### SOURCE INFORMATION

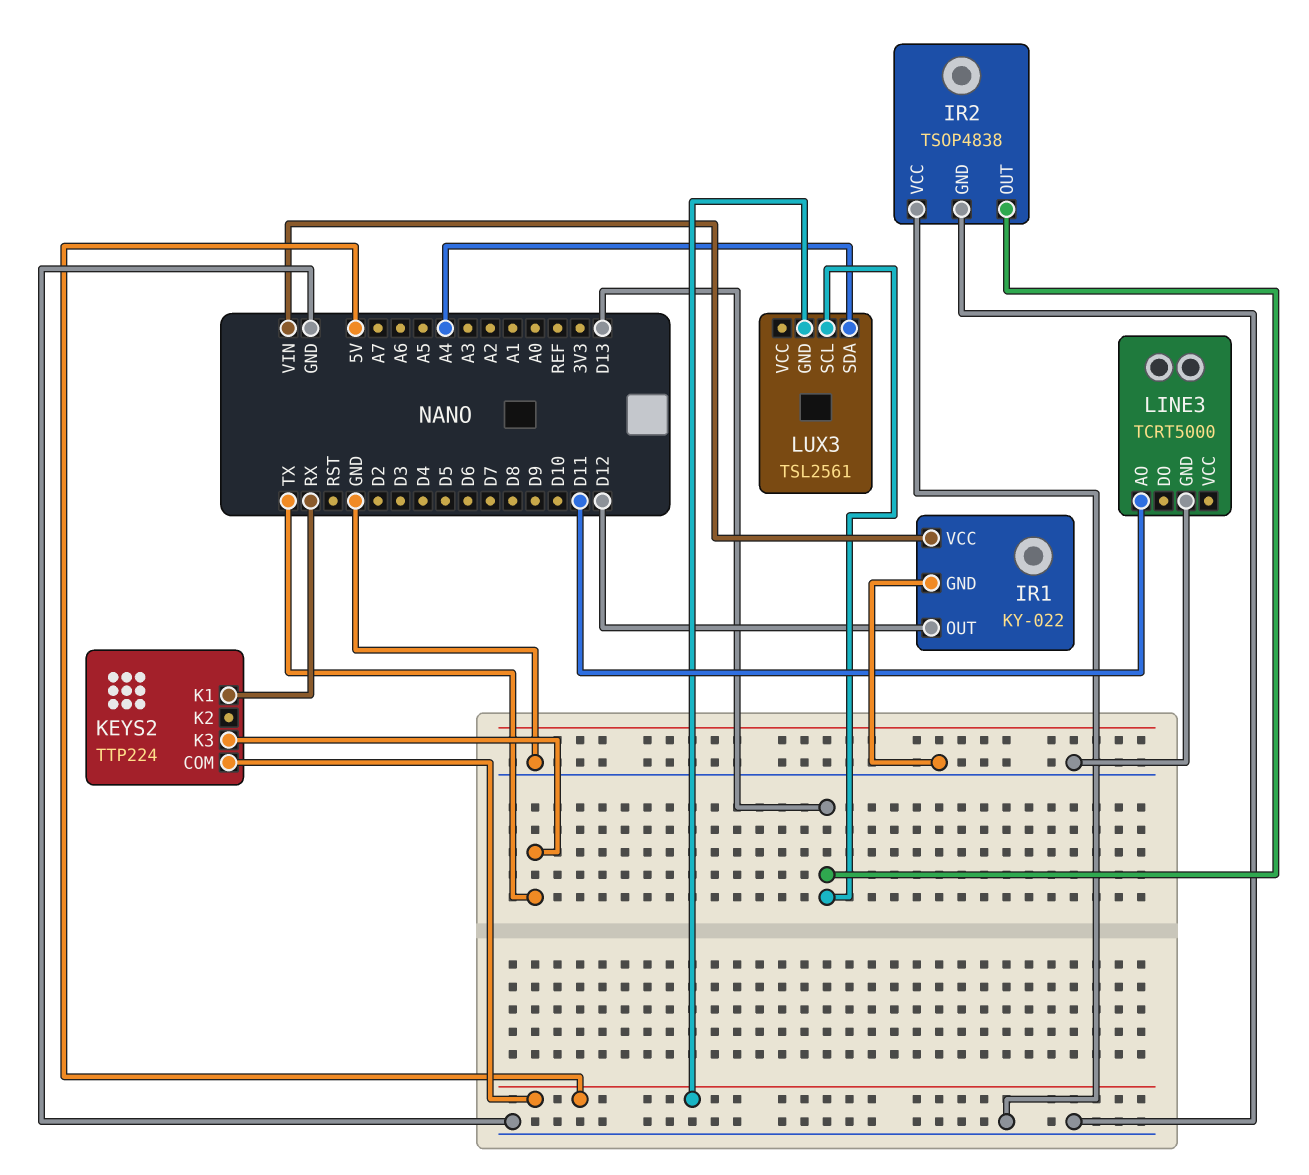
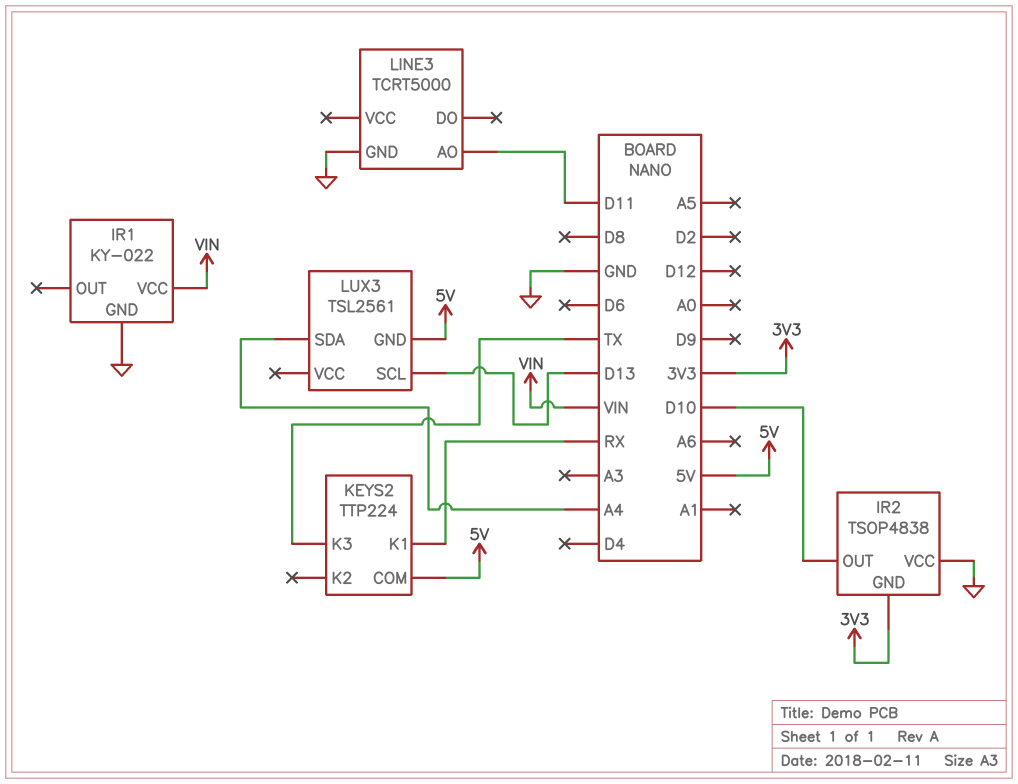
IR1 pin OUT: D12 -> none
IR2 pin GND: GND -> 3V3
IR2 pin OUT: D13 -> D10

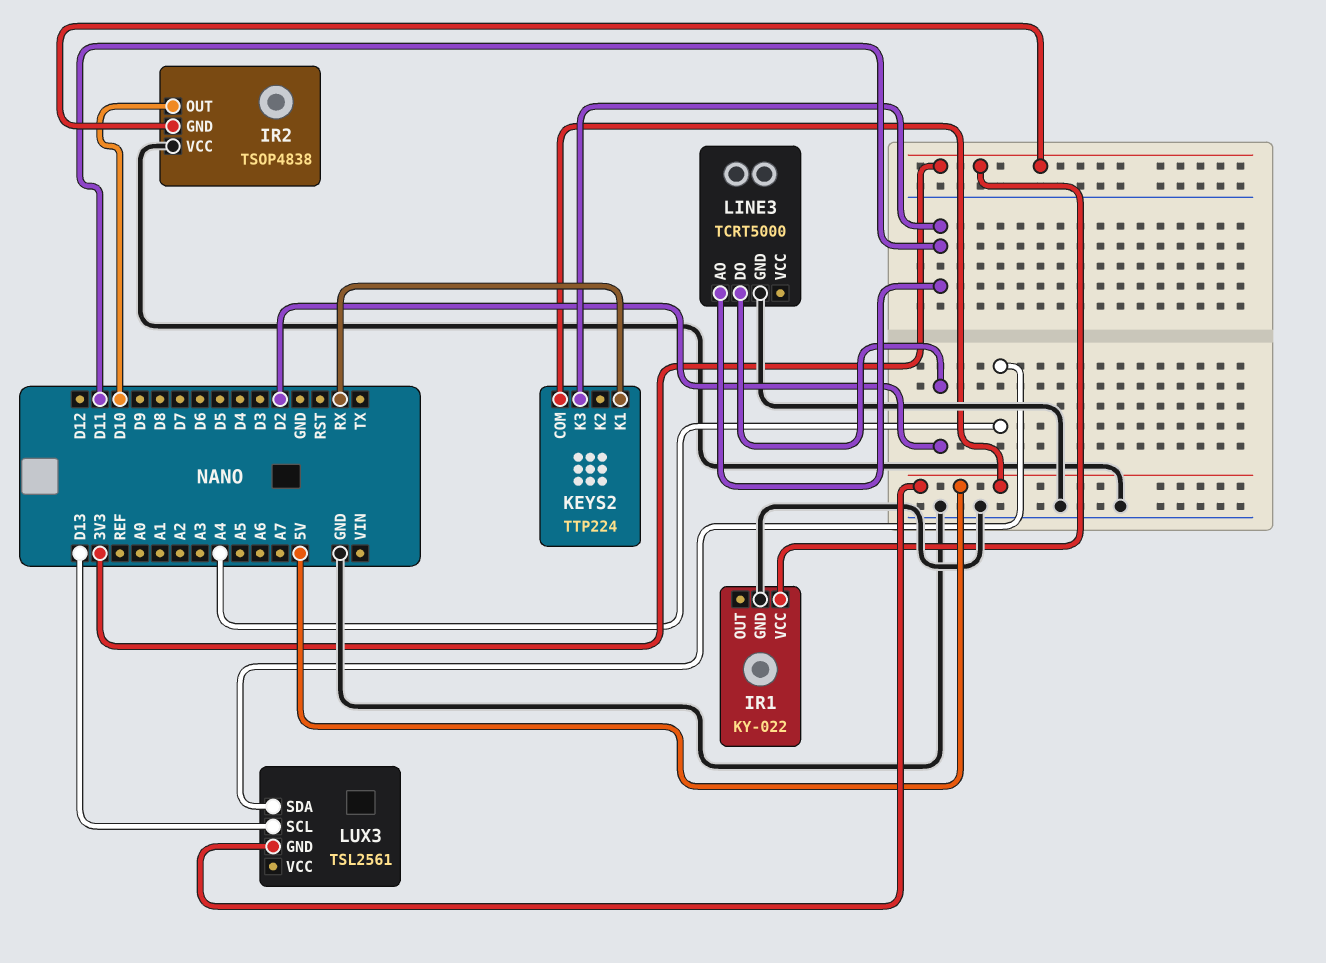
IR1 pin VCC: VIN -> 3V3
KEYS2 pin K3: TX -> D11
LINE3 pin DO: none -> D2

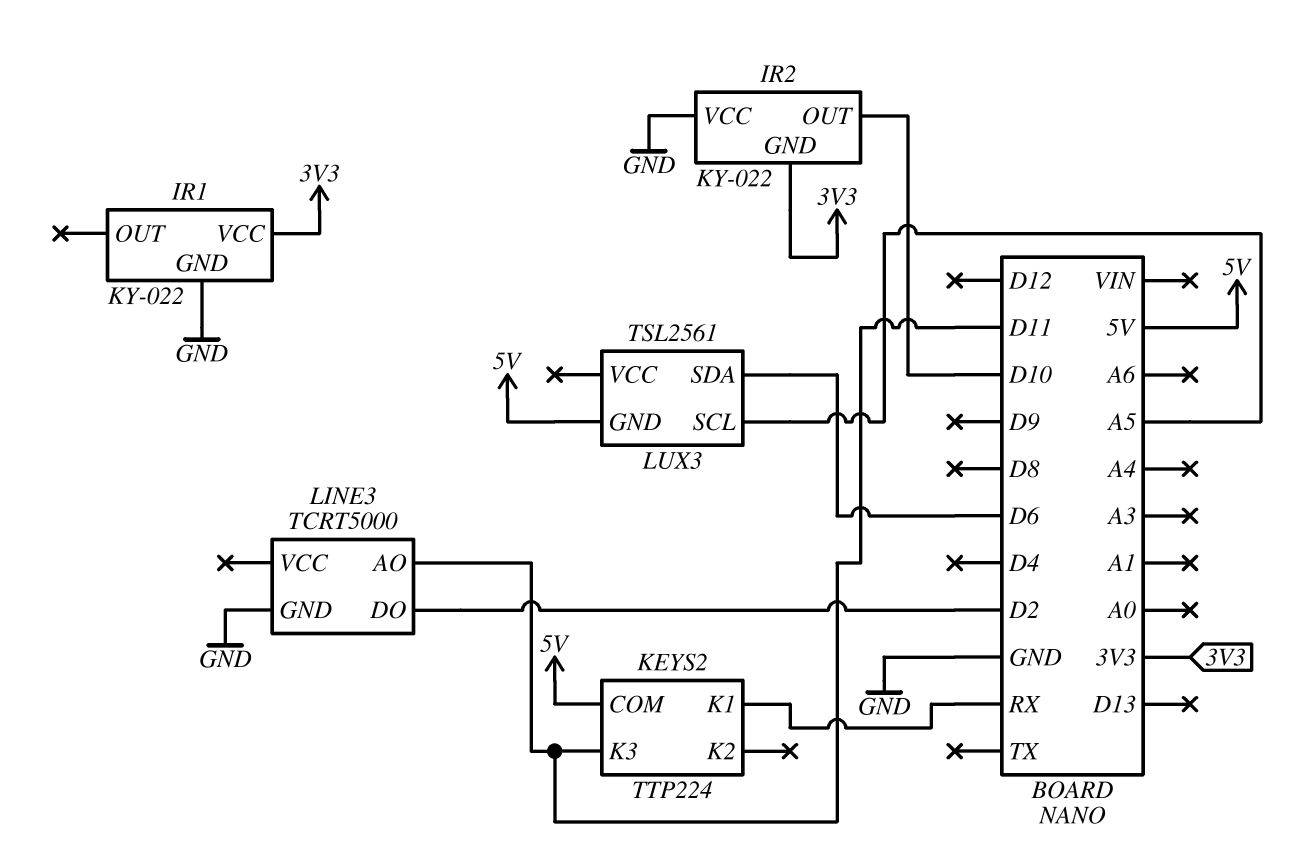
IR2: TSOP4838 -> KY-022
LUX3 pin SCL: D13 -> A5
LUX3 pin SDA: A4 -> D6

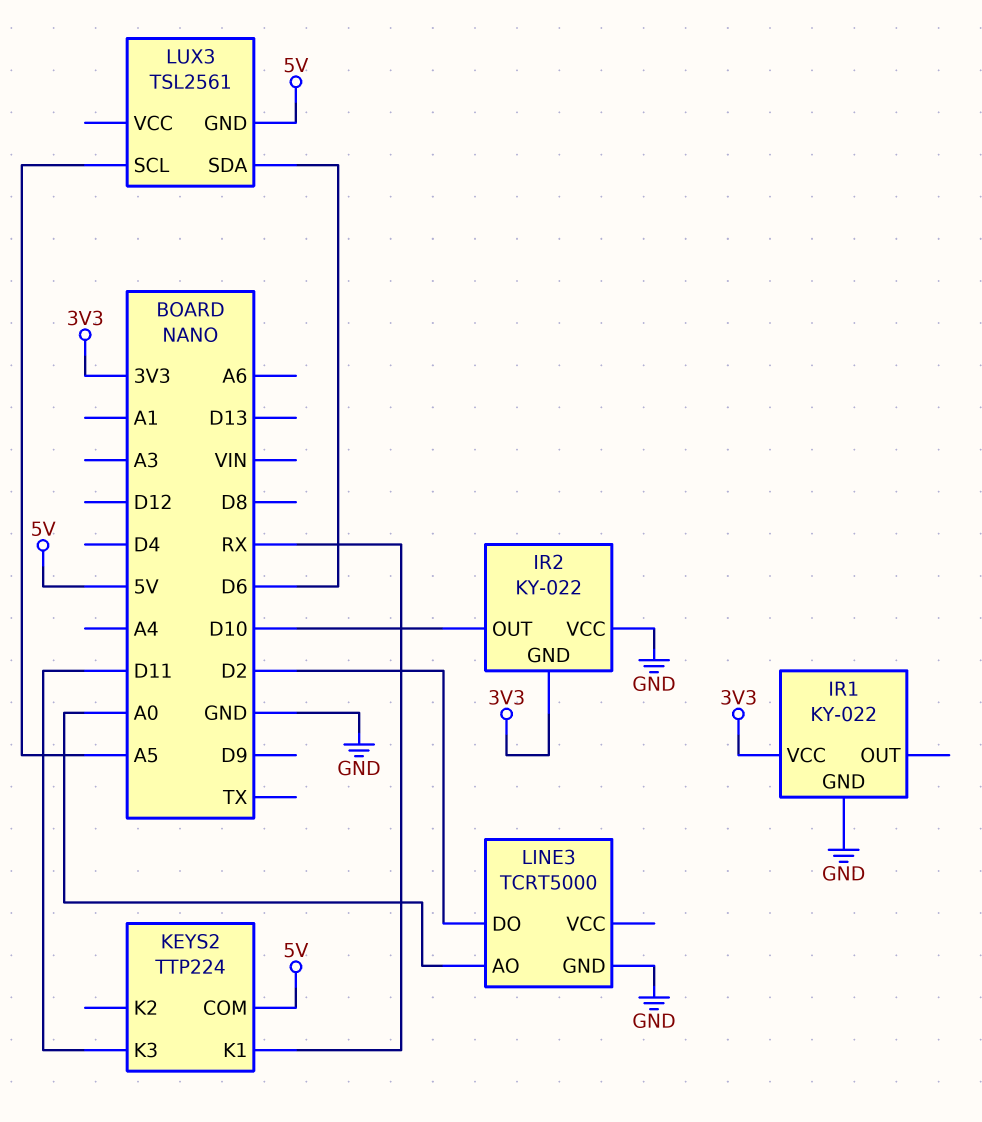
LINE3 pin AO: D11 -> A0

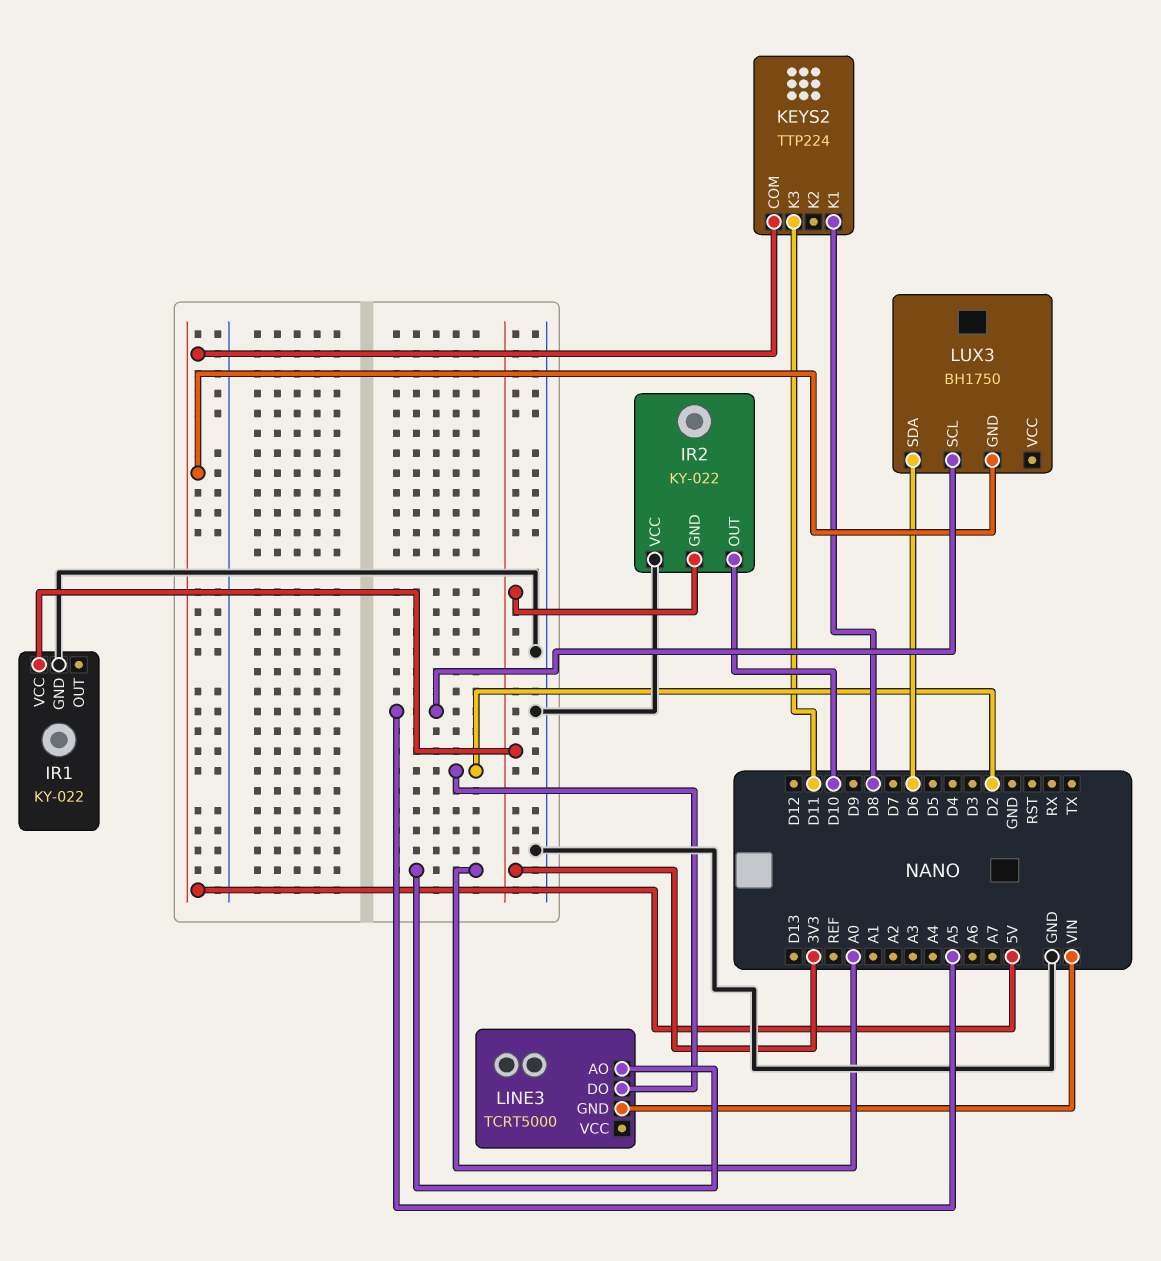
KEYS2 pin K1: RX -> D8
LINE3 pin GND: GND -> VIN
LUX3: TSL2561 -> BH1750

######

**THE PROBLEM:** All entries should be given again exactly, except that pictures are to be excluded.

**ANSWER FOR THE TASK:**
IR1 pin OUT: D12 -> none
IR2 pin GND: GND -> 3V3
IR2 pin OUT: D13 -> D10

IR1 pin VCC: VIN -> 3V3
KEYS2 pin K3: TX -> D11
LINE3 pin DO: none -> D2

IR2: TSOP4838 -> KY-022
LUX3 pin SCL: D13 -> A5
LUX3 pin SDA: A4 -> D6

LINE3 pin AO: D11 -> A0

KEYS2 pin K1: RX -> D8
LINE3 pin GND: GND -> VIN
LUX3: TSL2561 -> BH1750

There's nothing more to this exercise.